# Work instructions
Lines with the string "yellow" must each be copied from the listing.

Input data Block Start

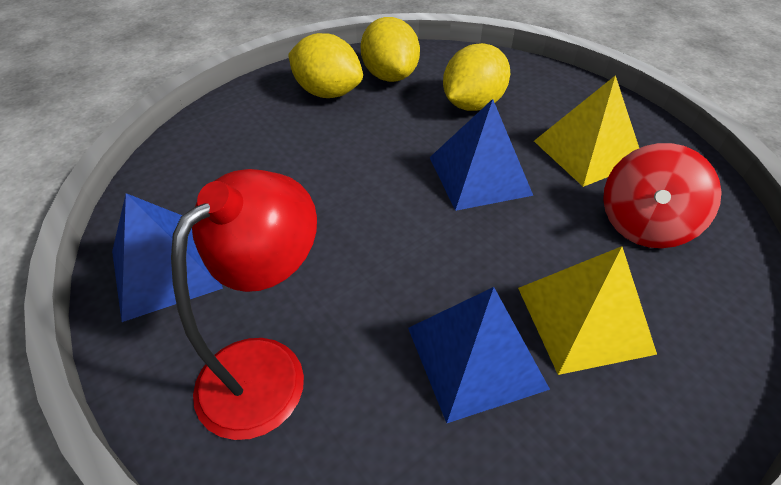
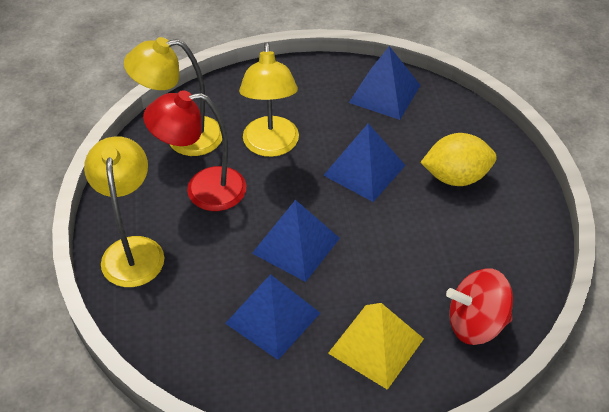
blue pyramid: [112,193,223,322] [408,287,550,423] [429,99,533,211] = 3 -> [225,274,320,360] [252,200,340,282] [323,123,406,202] [349,46,421,120] = 4
yellow lamp: none = 0 -> [84,136,164,287] [124,37,222,156] [239,42,299,157] = 3
yellow lemon: [288,33,363,98] [361,17,420,82] [443,43,510,111] = 3 -> [420,133,497,186] = 1
yellow pyramid: [518,246,657,375] [534,75,639,187] = 2 -> [328,303,424,390] = 1

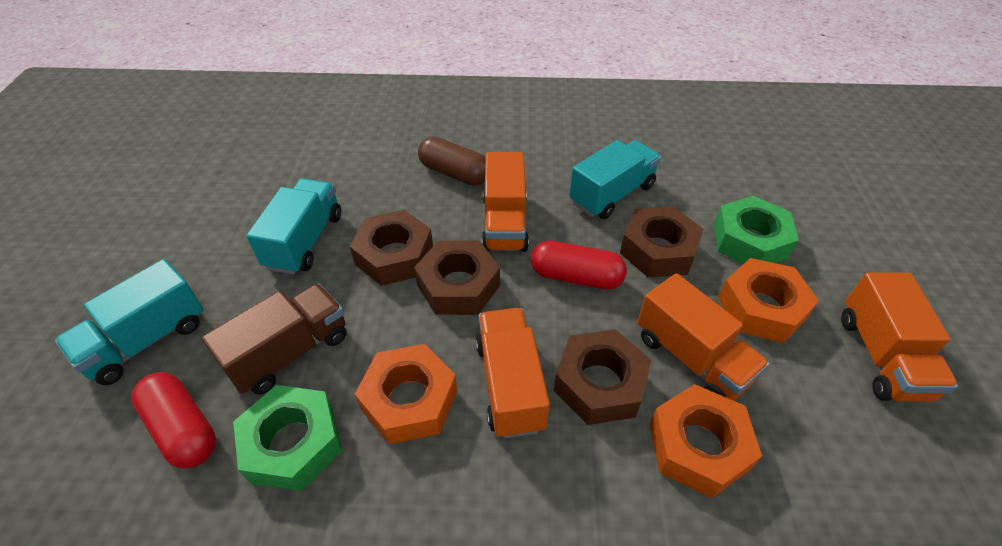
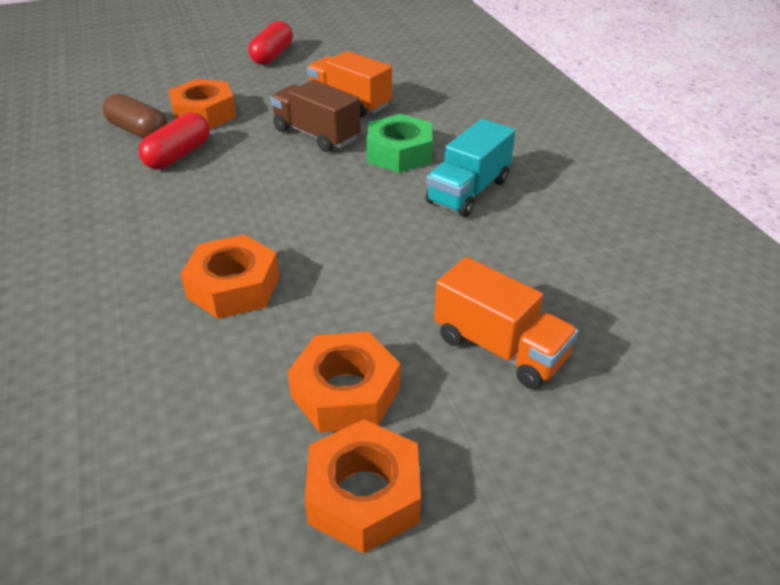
brown nut: [350,210,433,286] [414,240,500,315] [554,329,651,425] [620,206,703,278] = 4 -> none = 0
green nut: [233,385,342,492] [714,196,799,264] = 2 -> [367,114,433,173] = 1
orange nut: [355,344,457,444] [650,384,762,498] [718,258,819,343] = 3 -> [168,79,236,129] [180,234,279,319] [288,331,400,433] [305,419,421,553] = 4
orange truck: [476,308,550,439] [482,152,529,252] [637,273,770,401] [841,272,958,402] = 4 -> [307,51,392,118] [434,257,578,389] = 2
turquoise truck: [55,259,204,385] [246,178,341,275] [569,140,661,219] = 3 -> [426,119,515,217] = 1

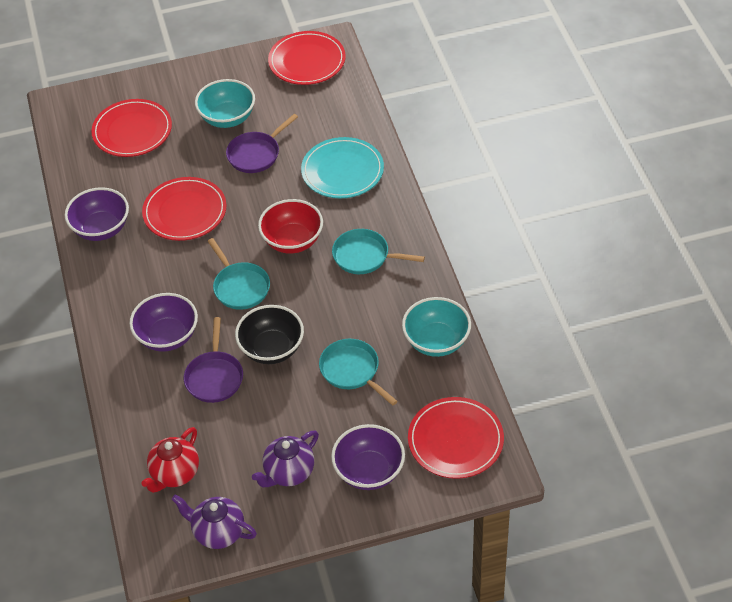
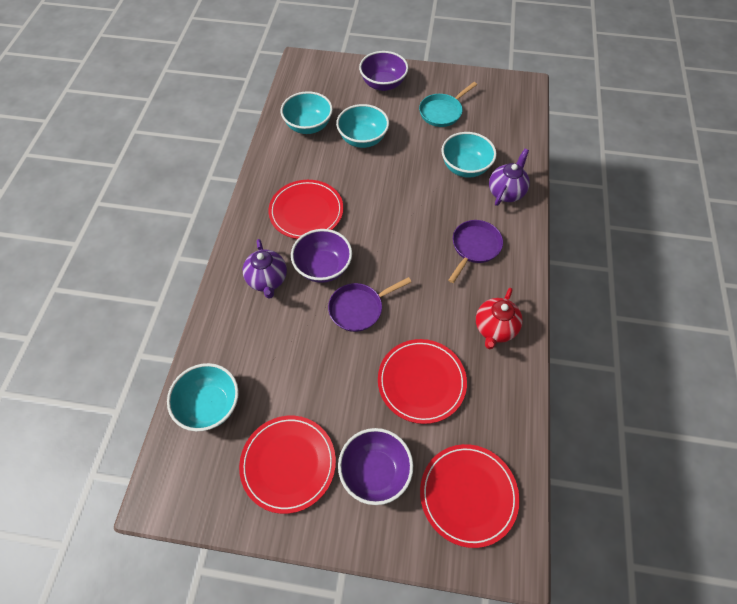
black bowl: [235,305,304,364] = 1 -> none = 0
red bowl: [258,199,323,254] = 1 -> none = 0
turquoise bowl: [195,79,255,128] [402,297,471,357] = 2 -> [167,363,239,432] [281,91,333,134] [336,104,389,148] [441,132,497,178] = 4
turquoise pan: [208,238,270,310] [319,339,398,406] [332,229,425,274] = 3 -> [419,82,477,127] = 1
turquoise plate: [301,137,384,198] = 1 -> none = 0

Input data Block End

# Problem solution
yellow lamp: none = 0 -> [84,136,164,287] [124,37,222,156] [239,42,299,157] = 3
yellow lemon: [288,33,363,98] [361,17,420,82] [443,43,510,111] = 3 -> [420,133,497,186] = 1
yellow pyramid: [518,246,657,375] [534,75,639,187] = 2 -> [328,303,424,390] = 1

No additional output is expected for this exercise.